** Opening STORED DATA block **
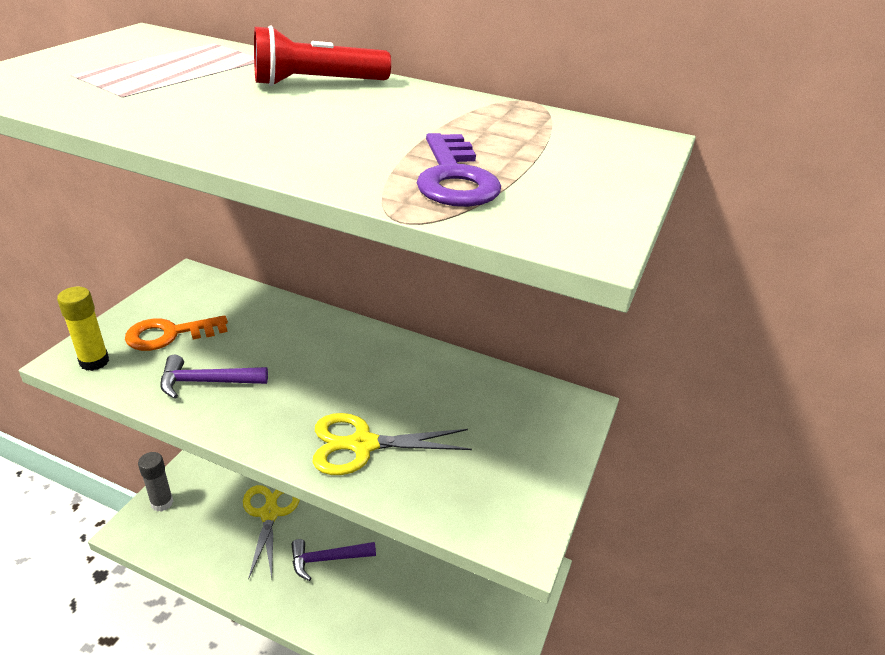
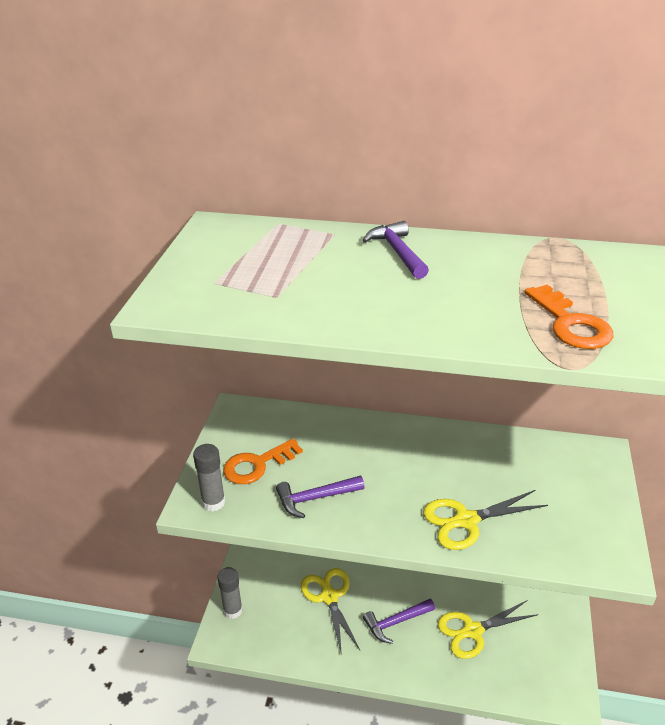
camera: 10 degrees left, 0 degrees up
(94, 362) = (213, 502): yellow glue stick -> grey glue stick
(317, 83) = (397, 252): red flashlight -> purple hammer
(408, 590) = (473, 631): none -> yellow scissors
(454, 178) = (570, 324): purple key -> orange key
** Closing STORED DATA block **
WORK ITEM.
What lines above contain the word "yellow"? Return each such line.

OUTPUT OF THE TASK.
(94, 362) = (213, 502): yellow glue stick -> grey glue stick
(408, 590) = (473, 631): none -> yellow scissors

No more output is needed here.